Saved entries
========================================================================

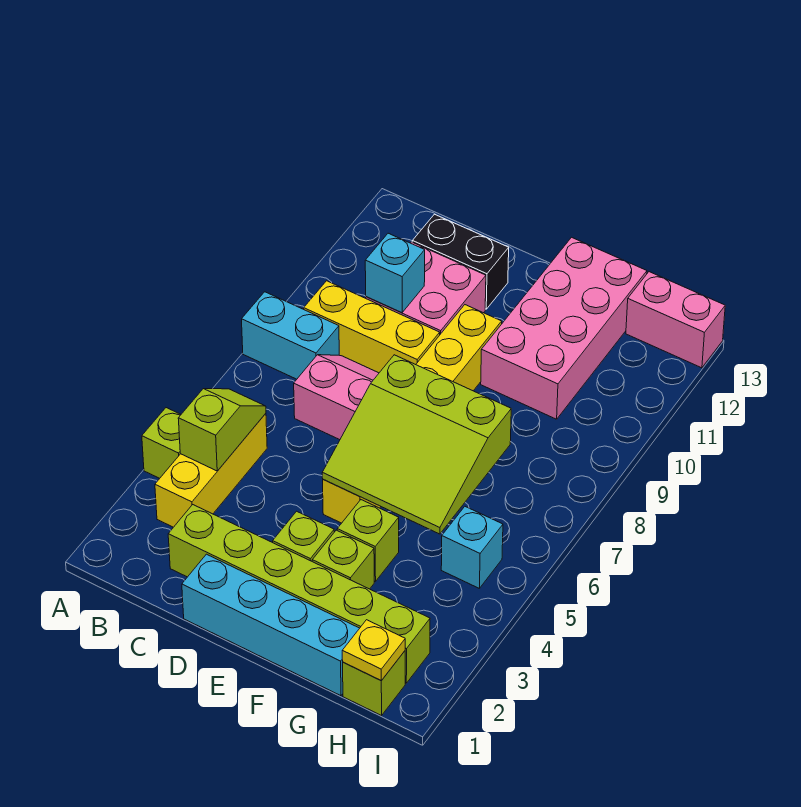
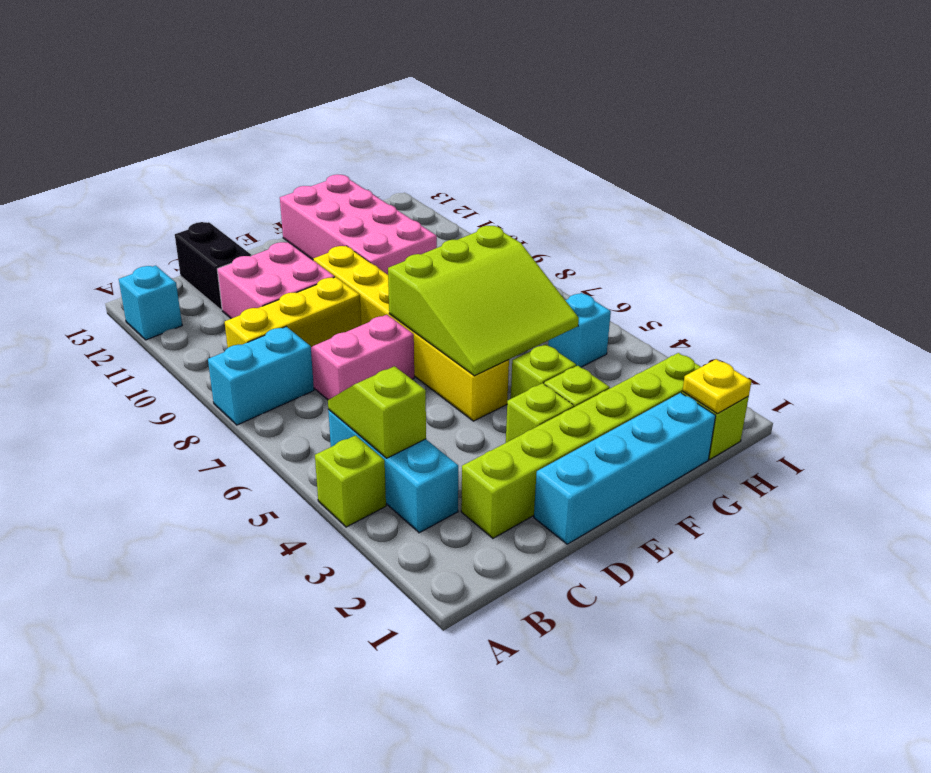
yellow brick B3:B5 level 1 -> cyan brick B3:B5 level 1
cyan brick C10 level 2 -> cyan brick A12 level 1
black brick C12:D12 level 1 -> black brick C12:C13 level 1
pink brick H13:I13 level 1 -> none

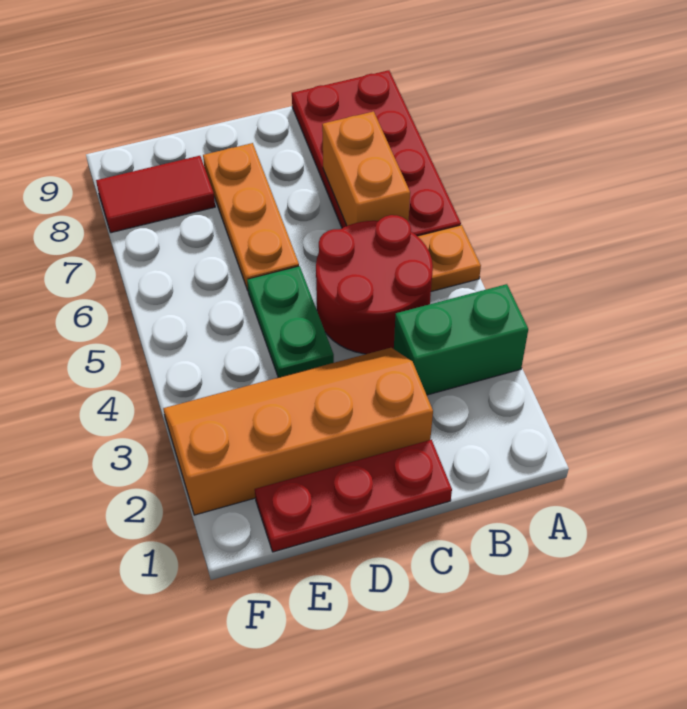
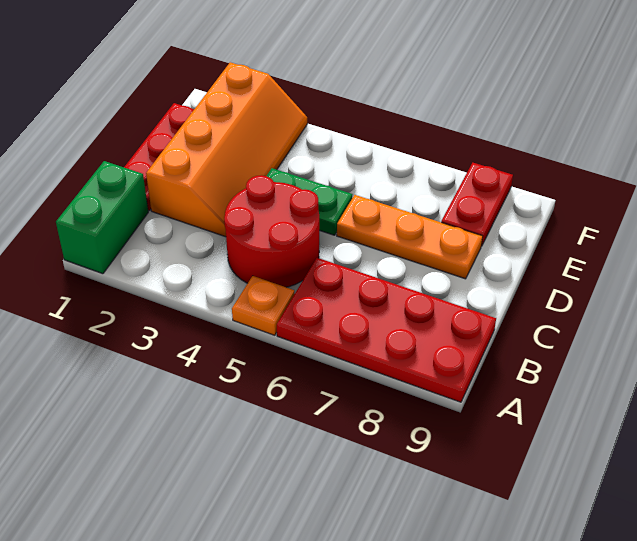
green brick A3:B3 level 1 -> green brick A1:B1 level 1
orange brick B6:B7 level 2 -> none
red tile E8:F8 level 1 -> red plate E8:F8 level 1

========================================================================

**Work to complete:**
Where a line in the records above holds the string "brick", it counts toward the total; give that total alone.

**Expected output:**
6